Material for this task:
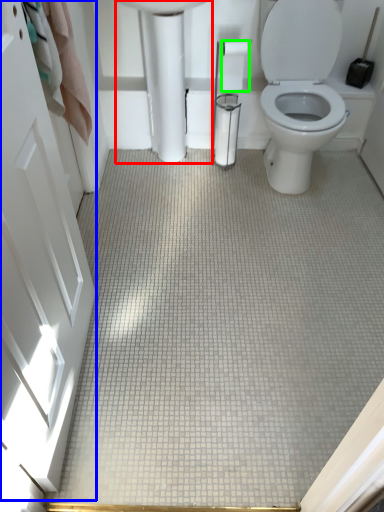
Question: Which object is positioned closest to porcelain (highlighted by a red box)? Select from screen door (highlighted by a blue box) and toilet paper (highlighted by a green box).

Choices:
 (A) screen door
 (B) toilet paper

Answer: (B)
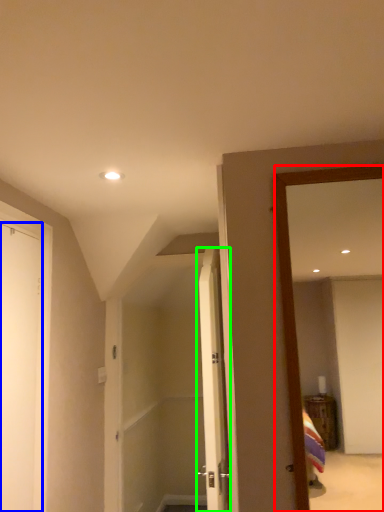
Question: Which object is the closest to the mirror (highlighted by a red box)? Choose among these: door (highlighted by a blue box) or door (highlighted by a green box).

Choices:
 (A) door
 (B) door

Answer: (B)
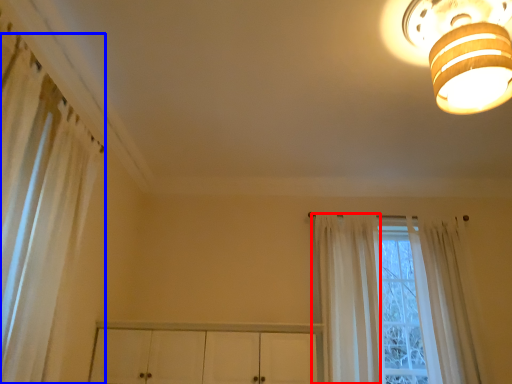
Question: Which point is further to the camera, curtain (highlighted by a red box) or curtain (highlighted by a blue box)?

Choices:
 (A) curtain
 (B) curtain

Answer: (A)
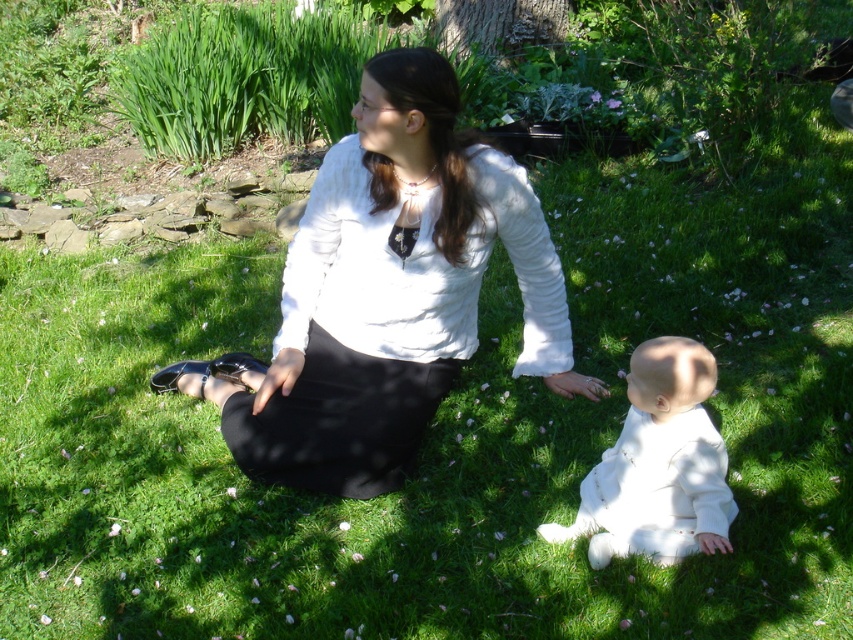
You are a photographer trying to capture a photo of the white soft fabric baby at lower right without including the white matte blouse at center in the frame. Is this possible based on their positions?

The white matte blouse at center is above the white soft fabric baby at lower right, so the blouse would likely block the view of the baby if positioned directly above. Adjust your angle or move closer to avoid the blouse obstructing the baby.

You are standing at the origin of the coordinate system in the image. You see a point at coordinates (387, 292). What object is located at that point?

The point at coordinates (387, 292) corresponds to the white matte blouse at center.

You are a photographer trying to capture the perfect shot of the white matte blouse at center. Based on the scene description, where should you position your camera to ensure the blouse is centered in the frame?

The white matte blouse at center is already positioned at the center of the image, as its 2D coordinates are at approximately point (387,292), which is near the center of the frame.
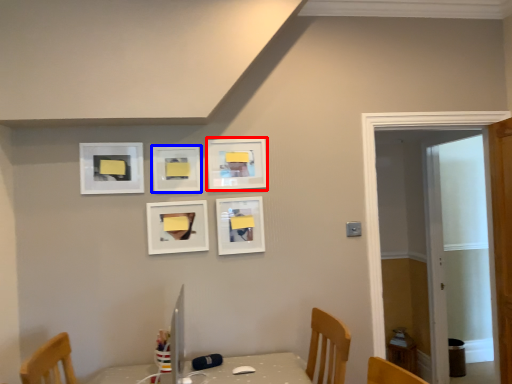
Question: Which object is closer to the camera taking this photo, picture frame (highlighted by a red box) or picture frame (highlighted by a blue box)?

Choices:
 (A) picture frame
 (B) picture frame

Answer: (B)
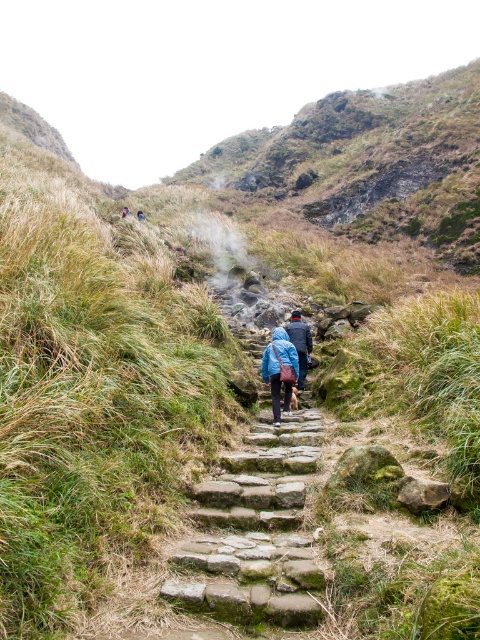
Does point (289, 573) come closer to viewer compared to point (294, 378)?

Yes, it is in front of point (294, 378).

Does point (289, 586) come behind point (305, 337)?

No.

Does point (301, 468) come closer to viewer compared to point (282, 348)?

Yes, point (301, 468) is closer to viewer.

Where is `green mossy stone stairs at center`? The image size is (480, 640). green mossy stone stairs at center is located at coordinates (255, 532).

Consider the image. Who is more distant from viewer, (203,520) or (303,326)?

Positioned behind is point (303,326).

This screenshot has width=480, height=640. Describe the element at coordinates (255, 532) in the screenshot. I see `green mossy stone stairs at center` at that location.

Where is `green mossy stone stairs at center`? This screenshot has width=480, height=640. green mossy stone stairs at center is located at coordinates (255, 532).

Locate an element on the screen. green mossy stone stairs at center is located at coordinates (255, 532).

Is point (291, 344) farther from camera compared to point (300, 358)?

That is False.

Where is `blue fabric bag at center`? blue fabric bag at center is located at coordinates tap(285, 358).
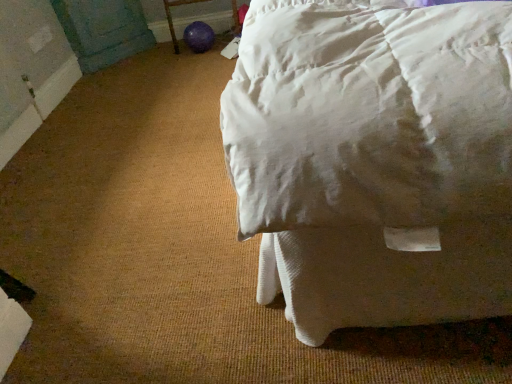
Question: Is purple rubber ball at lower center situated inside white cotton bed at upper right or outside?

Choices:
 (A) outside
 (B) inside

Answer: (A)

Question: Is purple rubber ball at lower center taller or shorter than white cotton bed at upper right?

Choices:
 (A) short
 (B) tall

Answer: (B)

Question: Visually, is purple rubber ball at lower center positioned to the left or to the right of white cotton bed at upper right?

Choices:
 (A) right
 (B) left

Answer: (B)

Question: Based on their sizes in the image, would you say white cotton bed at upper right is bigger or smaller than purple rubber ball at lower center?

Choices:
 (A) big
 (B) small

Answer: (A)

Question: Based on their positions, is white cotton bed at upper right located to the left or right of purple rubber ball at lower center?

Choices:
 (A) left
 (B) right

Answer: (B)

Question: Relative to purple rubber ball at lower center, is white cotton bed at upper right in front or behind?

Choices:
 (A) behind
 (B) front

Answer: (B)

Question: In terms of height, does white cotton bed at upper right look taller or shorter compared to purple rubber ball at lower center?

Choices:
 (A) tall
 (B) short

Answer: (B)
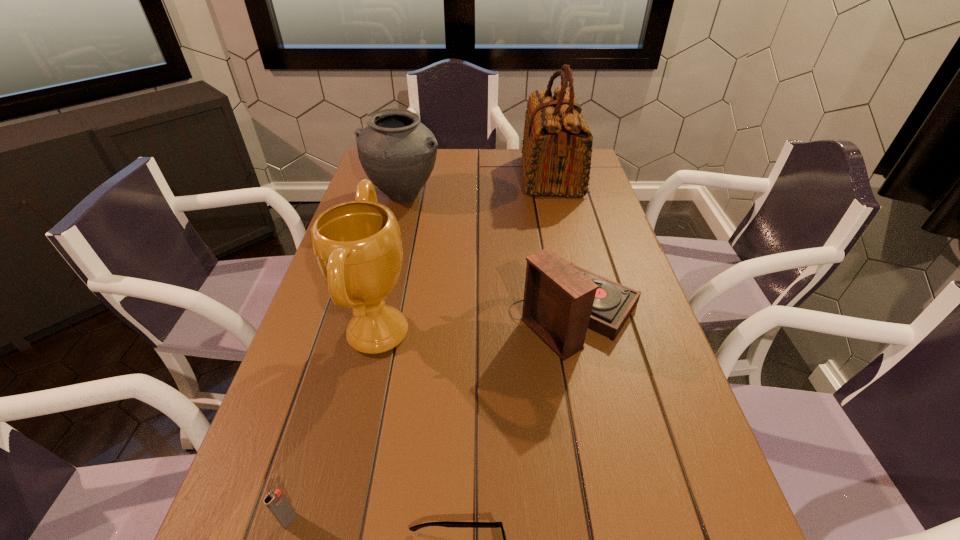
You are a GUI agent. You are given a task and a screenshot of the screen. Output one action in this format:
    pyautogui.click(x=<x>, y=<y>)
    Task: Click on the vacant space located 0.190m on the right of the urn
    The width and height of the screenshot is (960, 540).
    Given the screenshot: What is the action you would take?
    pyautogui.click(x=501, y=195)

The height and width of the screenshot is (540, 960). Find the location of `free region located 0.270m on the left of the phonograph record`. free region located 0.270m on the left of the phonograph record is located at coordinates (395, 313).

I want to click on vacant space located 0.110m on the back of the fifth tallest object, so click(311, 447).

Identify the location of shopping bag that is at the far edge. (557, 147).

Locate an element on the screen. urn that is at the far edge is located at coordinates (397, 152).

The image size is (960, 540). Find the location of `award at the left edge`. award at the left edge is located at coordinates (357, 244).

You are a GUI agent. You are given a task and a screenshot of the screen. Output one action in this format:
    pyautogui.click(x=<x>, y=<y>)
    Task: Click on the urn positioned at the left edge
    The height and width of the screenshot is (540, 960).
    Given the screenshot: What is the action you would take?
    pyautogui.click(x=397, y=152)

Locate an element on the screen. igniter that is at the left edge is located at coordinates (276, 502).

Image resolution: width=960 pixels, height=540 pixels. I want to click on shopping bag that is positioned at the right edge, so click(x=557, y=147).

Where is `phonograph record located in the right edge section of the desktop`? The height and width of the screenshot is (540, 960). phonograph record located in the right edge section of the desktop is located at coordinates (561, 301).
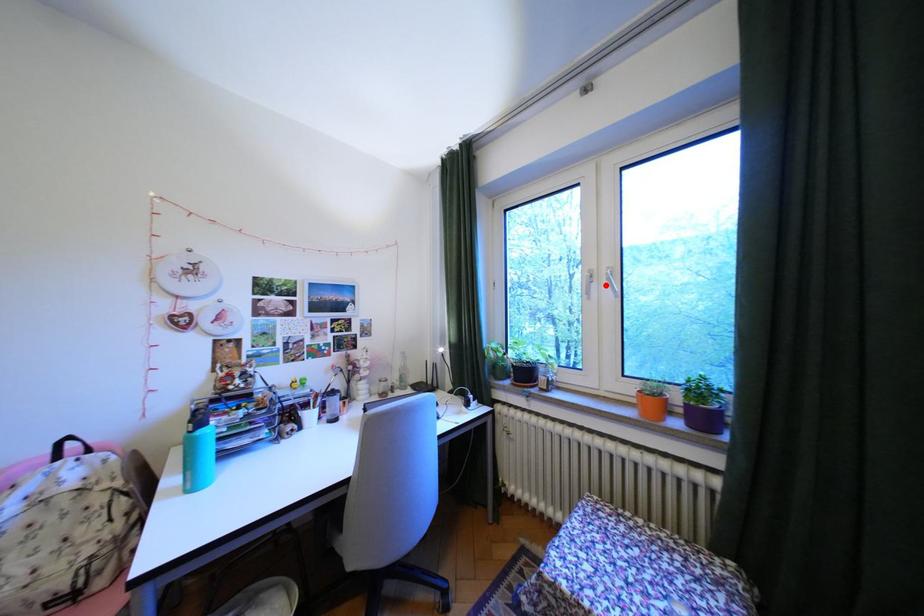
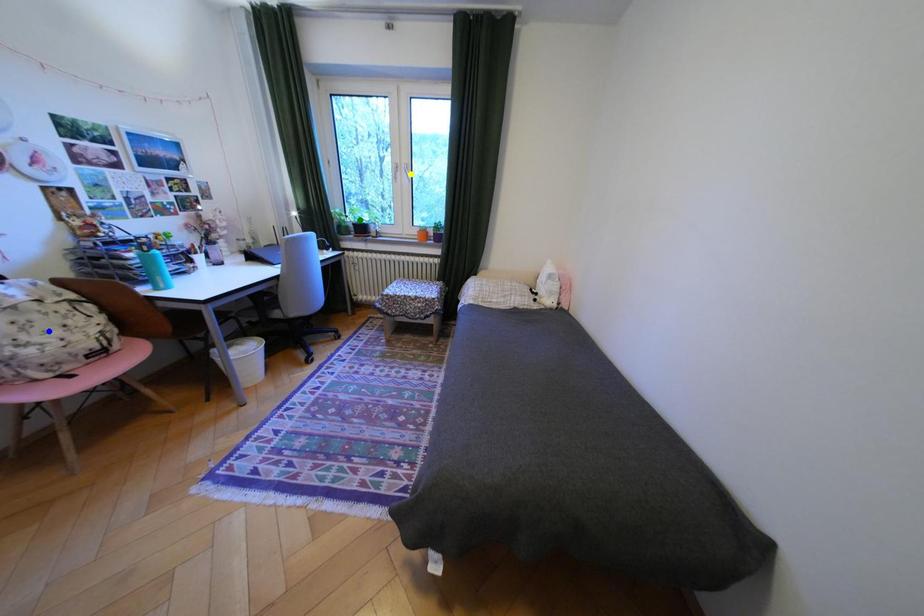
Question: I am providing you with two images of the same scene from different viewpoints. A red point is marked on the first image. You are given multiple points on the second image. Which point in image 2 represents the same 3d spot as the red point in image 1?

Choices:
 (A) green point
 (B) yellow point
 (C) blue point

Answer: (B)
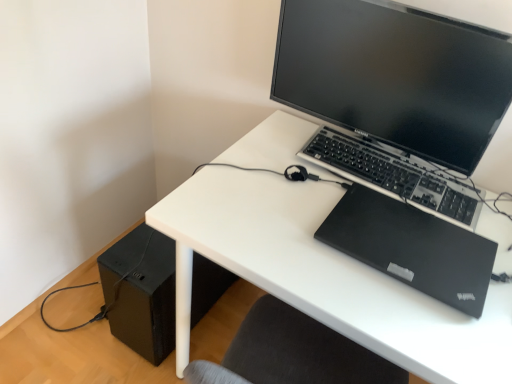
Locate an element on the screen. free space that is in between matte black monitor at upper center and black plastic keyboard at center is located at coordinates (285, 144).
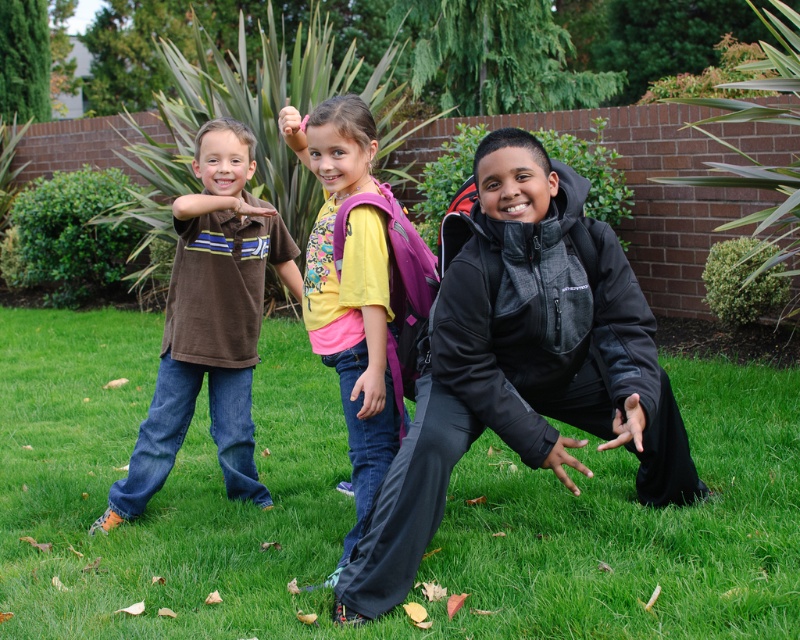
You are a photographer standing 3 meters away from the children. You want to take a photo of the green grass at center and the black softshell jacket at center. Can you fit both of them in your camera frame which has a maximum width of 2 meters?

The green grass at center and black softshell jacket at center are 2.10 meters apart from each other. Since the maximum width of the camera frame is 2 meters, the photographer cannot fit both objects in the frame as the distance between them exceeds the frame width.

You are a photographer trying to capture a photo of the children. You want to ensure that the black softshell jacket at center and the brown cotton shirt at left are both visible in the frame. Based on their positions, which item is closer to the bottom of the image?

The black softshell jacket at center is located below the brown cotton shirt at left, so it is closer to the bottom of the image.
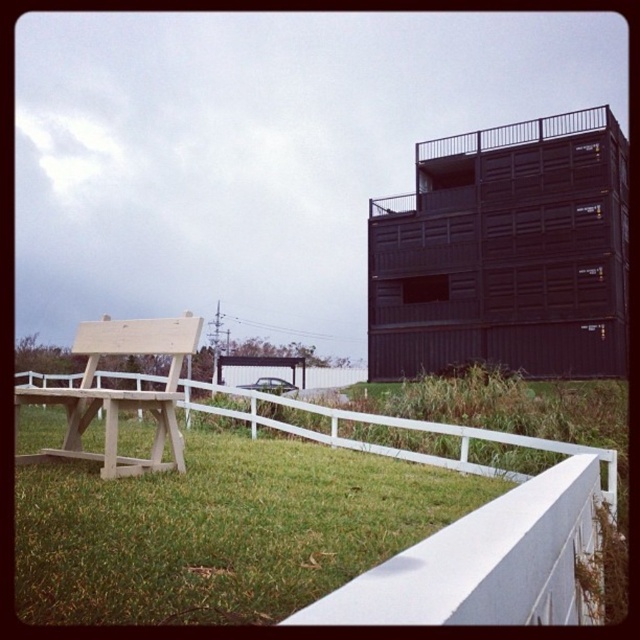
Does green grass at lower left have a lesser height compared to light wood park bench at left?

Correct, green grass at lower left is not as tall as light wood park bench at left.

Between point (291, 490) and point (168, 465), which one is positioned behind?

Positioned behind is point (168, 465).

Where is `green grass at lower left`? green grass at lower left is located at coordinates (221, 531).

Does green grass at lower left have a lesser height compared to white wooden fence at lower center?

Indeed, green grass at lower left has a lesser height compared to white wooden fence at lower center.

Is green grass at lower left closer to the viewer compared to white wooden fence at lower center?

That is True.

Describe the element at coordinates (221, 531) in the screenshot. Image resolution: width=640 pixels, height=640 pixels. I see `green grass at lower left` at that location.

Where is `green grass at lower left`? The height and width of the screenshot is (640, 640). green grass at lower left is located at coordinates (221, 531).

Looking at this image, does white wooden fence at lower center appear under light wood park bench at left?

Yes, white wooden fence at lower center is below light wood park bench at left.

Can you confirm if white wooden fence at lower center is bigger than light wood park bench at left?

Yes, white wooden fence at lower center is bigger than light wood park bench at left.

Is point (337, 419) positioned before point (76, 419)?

Exercise instructions: Copy the stretch from the start of the records through the line containing "The white matte blouse at center is already" word for word, leaving the pictures out of your copy.

Response:
Question: Which object is positioned closest to porcelain (highlighted by a red box)? Select from screen door (highlighted by a blue box) and toilet paper (highlighted by a green box).

Choices:
 (A) screen door
 (B) toilet paper

Answer: (B)
Question: Which object is the closest to the mirror (highlighted by a red box)? Choose among these: door (highlighted by a blue box) or door (highlighted by a green box).

Choices:
 (A) door
 (B) door

Answer: (B)
Question: Which point is further to the camera, curtain (highlighted by a red box) or curtain (highlighted by a blue box)?

Choices:
 (A) curtain
 (B) curtain

Answer: (A)
You are a photographer trying to capture a photo of the white soft fabric baby at lower right without including the white matte blouse at center in the frame. Is this possible based on their positions?

The white matte blouse at center is above the white soft fabric baby at lower right, so the blouse would likely block the view of the baby if positioned directly above. Adjust your angle or move closer to avoid the blouse obstructing the baby.

You are standing at the origin of the coordinate system in the image. You see a point at coordinates (387, 292). What object is located at that point?

The point at coordinates (387, 292) corresponds to the white matte blouse at center.

You are a photographer trying to capture the perfect shot of the white matte blouse at center. Based on the scene description, where should you position your camera to ensure the blouse is centered in the frame?

The white matte blouse at center is already positioned at the center of the image, as its 2D coordinates are at approximately point (387,292), which is near the center of the frame.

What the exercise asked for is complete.